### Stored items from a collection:
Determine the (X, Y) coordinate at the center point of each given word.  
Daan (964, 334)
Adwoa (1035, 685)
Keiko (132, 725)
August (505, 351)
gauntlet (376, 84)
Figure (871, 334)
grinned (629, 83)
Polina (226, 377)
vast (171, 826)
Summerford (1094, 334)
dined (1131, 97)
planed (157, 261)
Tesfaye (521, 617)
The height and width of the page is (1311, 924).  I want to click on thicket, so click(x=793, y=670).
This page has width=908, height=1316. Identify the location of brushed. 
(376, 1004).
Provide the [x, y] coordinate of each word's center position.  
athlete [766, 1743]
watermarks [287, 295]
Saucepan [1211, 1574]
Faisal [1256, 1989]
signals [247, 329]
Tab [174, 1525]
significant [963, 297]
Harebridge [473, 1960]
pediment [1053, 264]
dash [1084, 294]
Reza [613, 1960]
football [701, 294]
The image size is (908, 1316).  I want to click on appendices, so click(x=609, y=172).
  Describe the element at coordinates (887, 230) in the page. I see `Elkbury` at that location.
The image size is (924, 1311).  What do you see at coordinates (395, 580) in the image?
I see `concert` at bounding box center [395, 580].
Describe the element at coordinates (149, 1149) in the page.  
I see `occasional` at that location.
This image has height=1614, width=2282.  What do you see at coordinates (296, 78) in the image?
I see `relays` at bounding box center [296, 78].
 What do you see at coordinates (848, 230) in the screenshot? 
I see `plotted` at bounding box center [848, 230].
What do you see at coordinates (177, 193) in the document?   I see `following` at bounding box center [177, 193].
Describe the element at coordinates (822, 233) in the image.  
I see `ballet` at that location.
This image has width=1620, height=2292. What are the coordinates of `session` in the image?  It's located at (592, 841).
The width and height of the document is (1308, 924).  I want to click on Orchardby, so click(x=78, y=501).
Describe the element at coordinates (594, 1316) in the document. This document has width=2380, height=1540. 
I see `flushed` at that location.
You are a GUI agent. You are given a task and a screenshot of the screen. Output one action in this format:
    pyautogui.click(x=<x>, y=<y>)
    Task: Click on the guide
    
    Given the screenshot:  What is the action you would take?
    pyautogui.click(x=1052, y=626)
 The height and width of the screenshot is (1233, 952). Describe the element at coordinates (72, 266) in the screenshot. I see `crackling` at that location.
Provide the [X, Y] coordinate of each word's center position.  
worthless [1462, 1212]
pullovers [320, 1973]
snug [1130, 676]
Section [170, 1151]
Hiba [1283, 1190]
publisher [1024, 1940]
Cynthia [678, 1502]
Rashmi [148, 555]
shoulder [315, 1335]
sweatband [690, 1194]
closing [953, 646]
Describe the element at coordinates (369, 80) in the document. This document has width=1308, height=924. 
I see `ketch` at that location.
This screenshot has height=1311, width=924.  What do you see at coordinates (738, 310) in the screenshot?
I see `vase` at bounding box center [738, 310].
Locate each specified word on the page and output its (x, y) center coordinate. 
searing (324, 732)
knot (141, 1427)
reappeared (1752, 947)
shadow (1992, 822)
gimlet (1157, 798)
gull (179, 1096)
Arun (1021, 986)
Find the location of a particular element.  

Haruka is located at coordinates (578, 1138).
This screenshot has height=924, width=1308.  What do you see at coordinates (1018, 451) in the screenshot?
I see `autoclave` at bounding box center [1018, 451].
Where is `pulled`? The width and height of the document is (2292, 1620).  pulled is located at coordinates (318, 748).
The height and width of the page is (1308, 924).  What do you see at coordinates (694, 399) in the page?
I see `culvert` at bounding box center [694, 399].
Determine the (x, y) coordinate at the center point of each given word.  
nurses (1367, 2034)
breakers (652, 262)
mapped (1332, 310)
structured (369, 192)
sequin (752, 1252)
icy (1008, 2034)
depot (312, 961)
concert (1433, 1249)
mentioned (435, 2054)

### Aim:
Express the records above as a JSON list of strings, one string per line, with blank lines left out.

### Full response:
[
  "Determine the (X, Y) coordinate at the center point of each given word.  ",
  "Daan (964, 334)",
  "Adwoa (1035, 685)",
  "Keiko (132, 725)",
  "August (505, 351)",
  "gauntlet (376, 84)",
  "Figure (871, 334)",
  "grinned (629, 83)",
  "Polina (226, 377)",
  "vast (171, 826)",
  "Summerford (1094, 334)",
  "dined (1131, 97)",
  "planed (157, 261)",
  "Tesfaye (521, 617)",
  "The height and width of the page is (1311, 924).  I want to click on thicket, so click(x=793, y=670).",
  "This page has width=908, height=1316. Identify the location of brushed. ",
  "(376, 1004).",
  "Provide the [x, y] coordinate of each word's center position.  ",
  "athlete [766, 1743]",
  "watermarks [287, 295]",
  "Saucepan [1211, 1574]",
  "Faisal [1256, 1989]",
  "signals [247, 329]",
  "Tab [174, 1525]",
  "significant [963, 297]",
  "Harebridge [473, 1960]",
  "pediment [1053, 264]",
  "dash [1084, 294]",
  "Reza [613, 1960]",
  "football [701, 294]",
  "The image size is (908, 1316).  I want to click on appendices, so click(x=609, y=172).",
  "  Describe the element at coordinates (887, 230) in the page. I see `Elkbury` at that location.",
  "The image size is (924, 1311).  What do you see at coordinates (395, 580) in the image?",
  "I see `concert` at bounding box center [395, 580].",
  "Describe the element at coordinates (149, 1149) in the page.  ",
  "I see `occasional` at that location.",
  "This image has height=1614, width=2282.  What do you see at coordinates (296, 78) in the image?",
  "I see `relays` at bounding box center [296, 78].",
  " What do you see at coordinates (848, 230) in the screenshot? ",
  "I see `plotted` at bounding box center [848, 230].",
  "What do you see at coordinates (177, 193) in the document?   I see `following` at bounding box center [177, 193].",
  "Describe the element at coordinates (822, 233) in the image.  ",
  "I see `ballet` at that location.",
  "This image has width=1620, height=2292. What are the coordinates of `session` in the image?  It's located at (592, 841).",
  "The width and height of the document is (1308, 924).  I want to click on Orchardby, so click(x=78, y=501).",
  "Describe the element at coordinates (594, 1316) in the document. This document has width=2380, height=1540. ",
  "I see `flushed` at that location.",
  "You are a GUI agent. You are given a task and a screenshot of the screen. Output one action in this format:",
  "    pyautogui.click(x=<x>, y=<y>)",
  "    Task: Click on the guide",
  "    Given the screenshot:  What is the action you would take?",
  "    pyautogui.click(x=1052, y=626)",
  " The height and width of the screenshot is (1233, 952). Describe the element at coordinates (72, 266) in the screenshot. I see `crackling` at that location.",
  "Provide the [X, Y] coordinate of each word's center position.  ",
  "worthless [1462, 1212]",
  "pullovers [320, 1973]",
  "snug [1130, 676]",
  "Section [170, 1151]",
  "Hiba [1283, 1190]",
  "publisher [1024, 1940]",
  "Cynthia [678, 1502]",
  "Rashmi [148, 555]",
  "shoulder [315, 1335]",
  "sweatband [690, 1194]",
  "closing [953, 646]",
  "Describe the element at coordinates (369, 80) in the document. This document has width=1308, height=924. ",
  "I see `ketch` at that location.",
  "This screenshot has height=1311, width=924.  What do you see at coordinates (738, 310) in the screenshot?",
  "I see `vase` at bounding box center [738, 310].",
  "Locate each specified word on the page and output its (x, y) center coordinate. ",
  "searing (324, 732)",
  "knot (141, 1427)",
  "reappeared (1752, 947)",
  "shadow (1992, 822)",
  "gimlet (1157, 798)",
  "gull (179, 1096)",
  "Arun (1021, 986)",
  "Find the location of a particular element.  ",
  "Haruka is located at coordinates (578, 1138).",
  "This screenshot has height=924, width=1308.  What do you see at coordinates (1018, 451) in the screenshot?",
  "I see `autoclave` at bounding box center [1018, 451].",
  "Where is `pulled`? The width and height of the document is (2292, 1620).  pulled is located at coordinates (318, 748).",
  "The height and width of the page is (1308, 924).  What do you see at coordinates (694, 399) in the page?",
  "I see `culvert` at bounding box center [694, 399].",
  "Determine the (x, y) coordinate at the center point of each given word.  ",
  "nurses (1367, 2034)",
  "breakers (652, 262)",
  "mapped (1332, 310)",
  "structured (369, 192)",
  "sequin (752, 1252)",
  "icy (1008, 2034)",
  "depot (312, 961)",
  "concert (1433, 1249)",
  "mentioned (435, 2054)"
]